[What to do]: Drop every picture, then transcribe the remaining data exactly.

START Information supplied

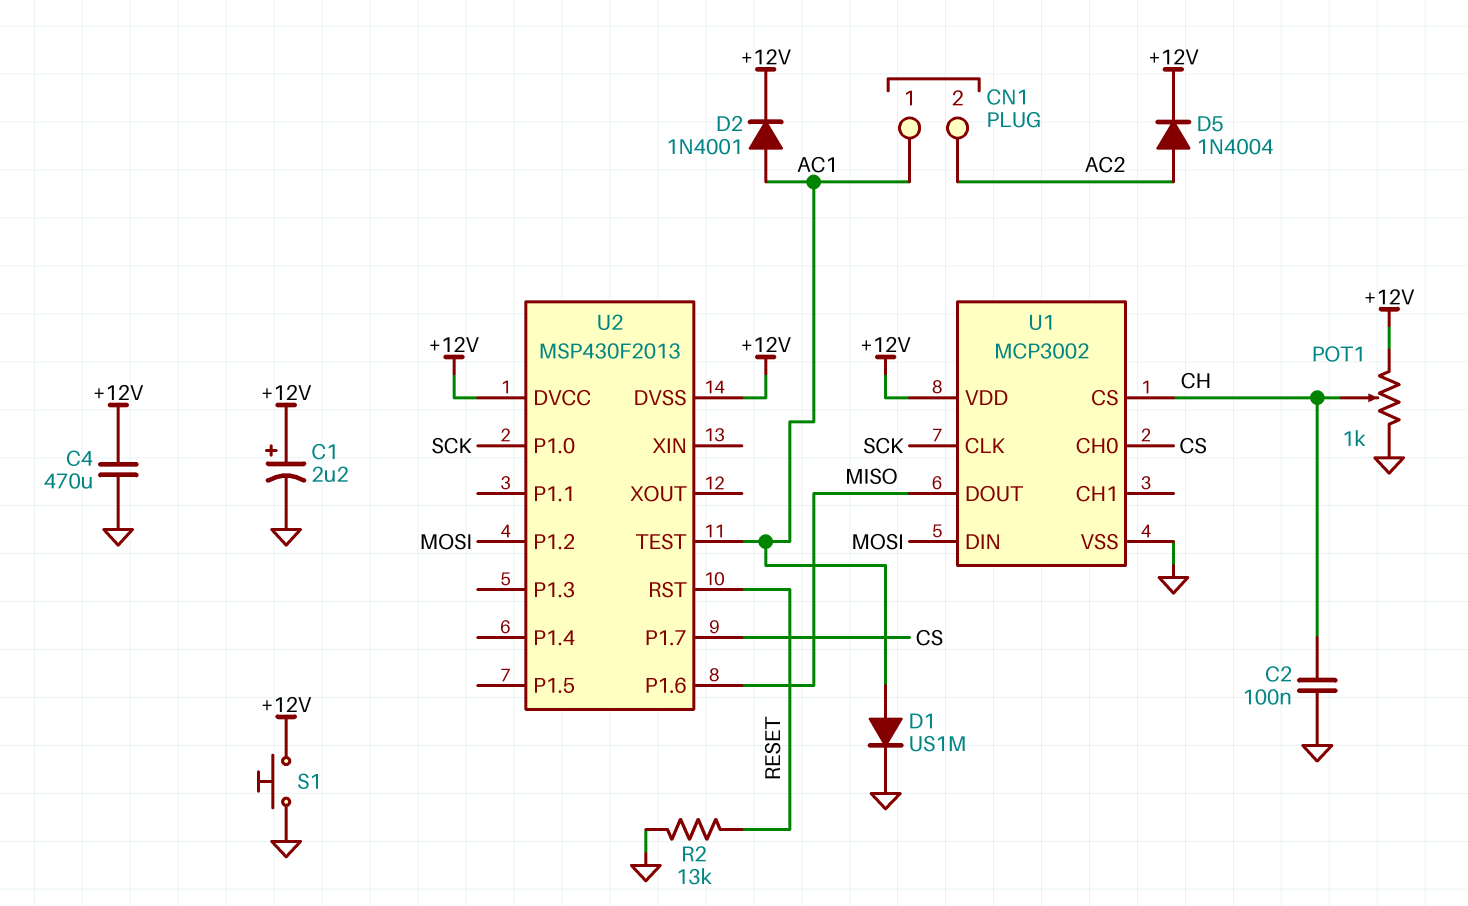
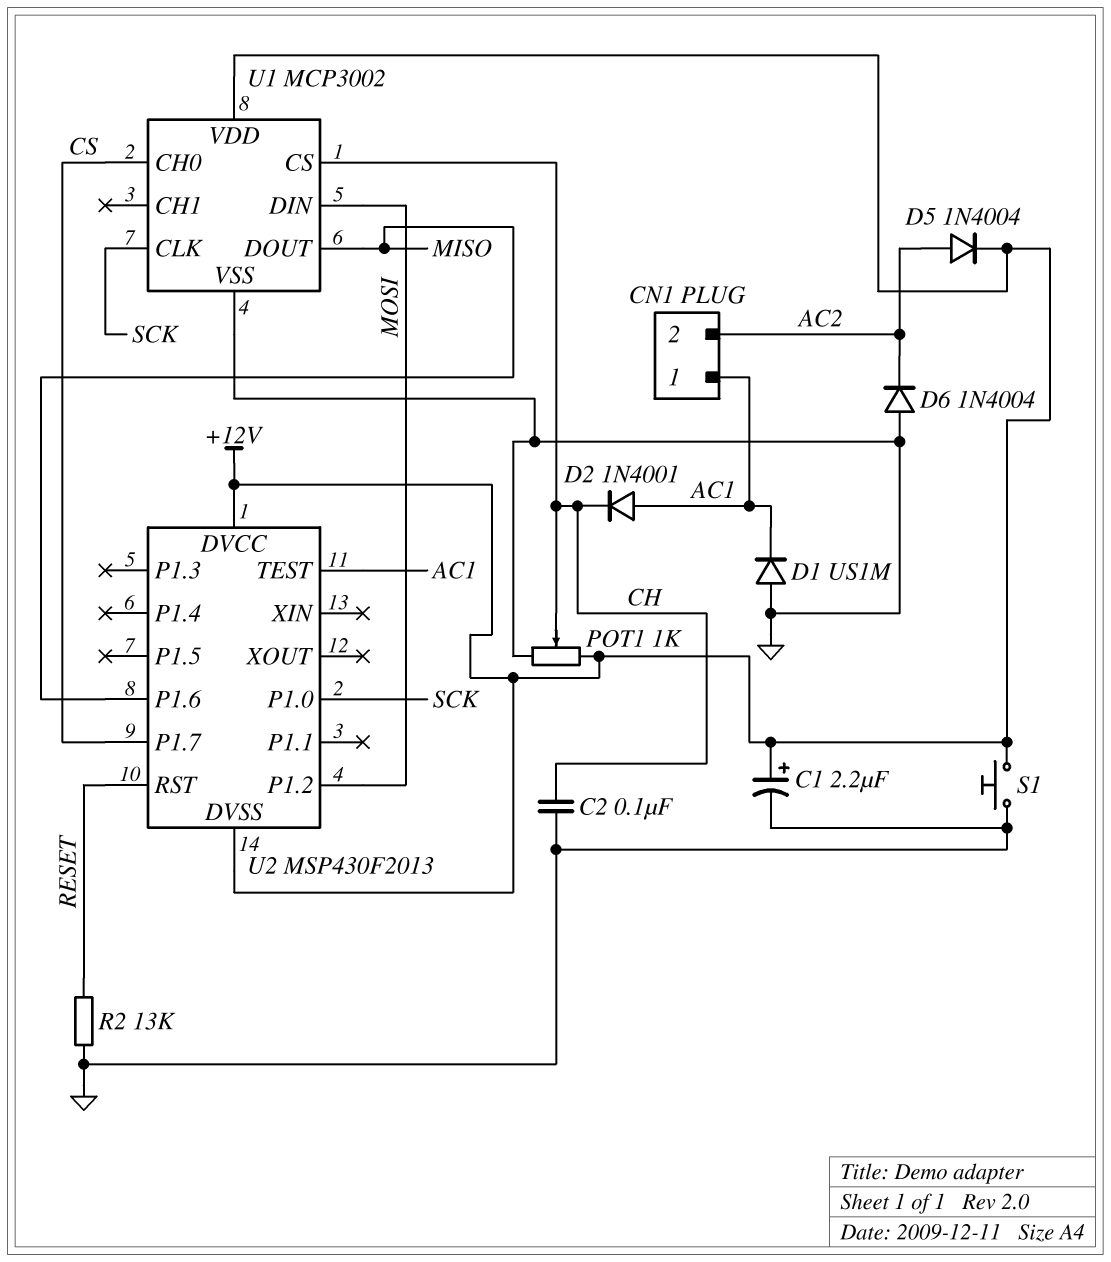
C4: 470uF (+12V, GND) -> none
D1: diode US1M (A AC1, K GND) -> diode US1M (A GND, K AC1)
D2: diode 1N4001 (A AC1, K +12V) -> diode 1N4001 (A AC1, K CH)
D6: none -> diode 1N4004 (A GND, K AC2)

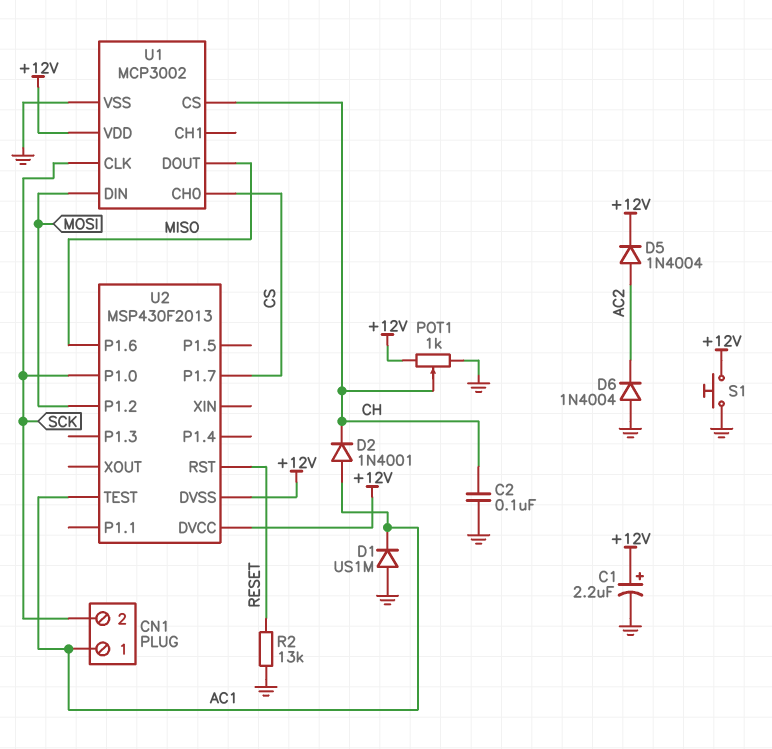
CN1 pin 2: AC2 -> SCK

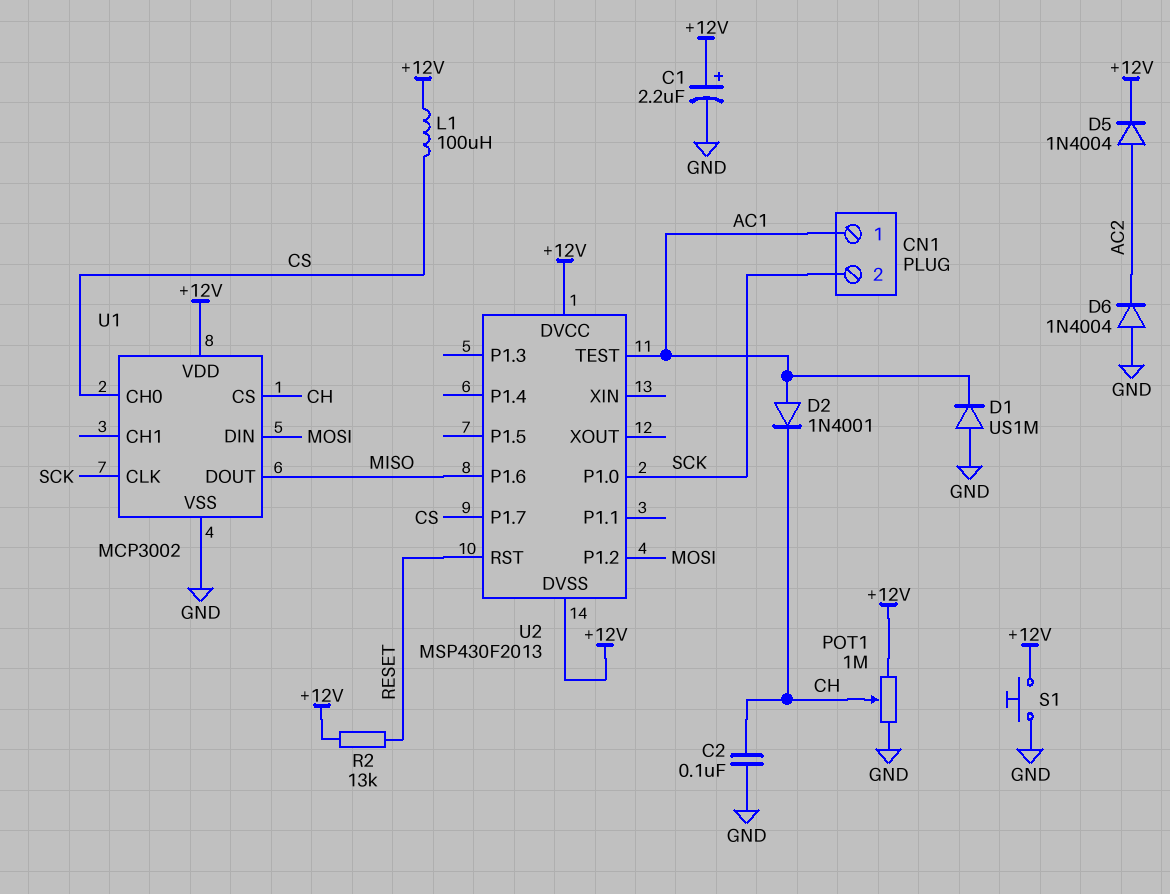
L1: none -> 100uH (+12V, CS)
POT1: 1k (+12V, GND, wiper CH) -> 1M (+12V, GND, wiper CH)
R2: 13k (GND, RESET) -> 13k (+12V, RESET)

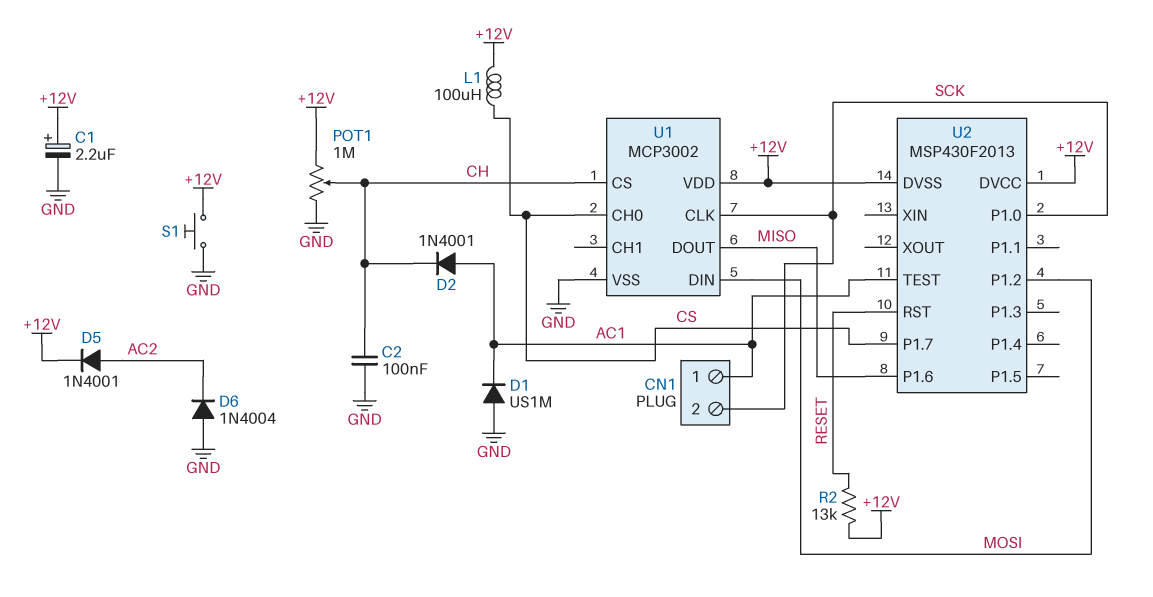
D5: diode 1N4004 (A AC2, K +12V) -> diode 1N4001 (A AC2, K +12V)

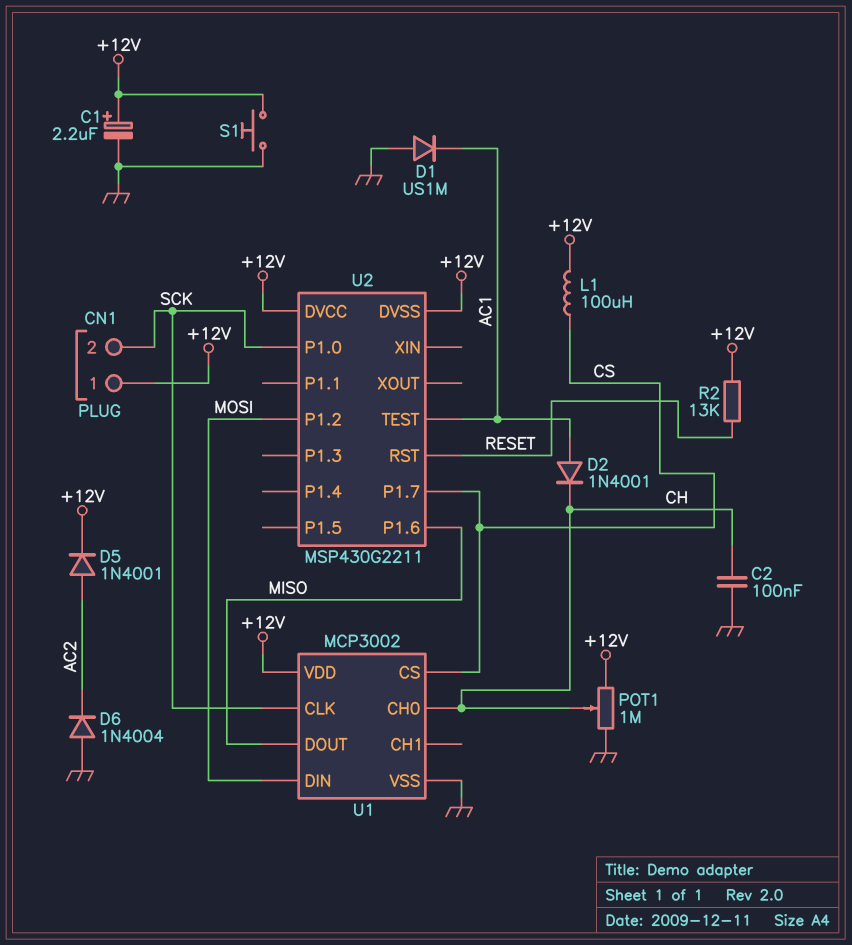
CN1 pin 1: AC1 -> +12V
U1 pin CH0: CS -> CH
U1 pin CS: CH -> CS
U2: MSP430F2013 -> MSP430G2211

END Information supplied

[Result of this exercise]:
C4: 470uF (+12V, GND) -> none
D1: diode US1M (A AC1, K GND) -> diode US1M (A GND, K AC1)
D2: diode 1N4001 (A AC1, K +12V) -> diode 1N4001 (A AC1, K CH)
D6: none -> diode 1N4004 (A GND, K AC2)

CN1 pin 2: AC2 -> SCK

L1: none -> 100uH (+12V, CS)
POT1: 1k (+12V, GND, wiper CH) -> 1M (+12V, GND, wiper CH)
R2: 13k (GND, RESET) -> 13k (+12V, RESET)

D5: diode 1N4004 (A AC2, K +12V) -> diode 1N4001 (A AC2, K +12V)

CN1 pin 1: AC1 -> +12V
U1 pin CH0: CS -> CH
U1 pin CS: CH -> CS
U2: MSP430F2013 -> MSP430G2211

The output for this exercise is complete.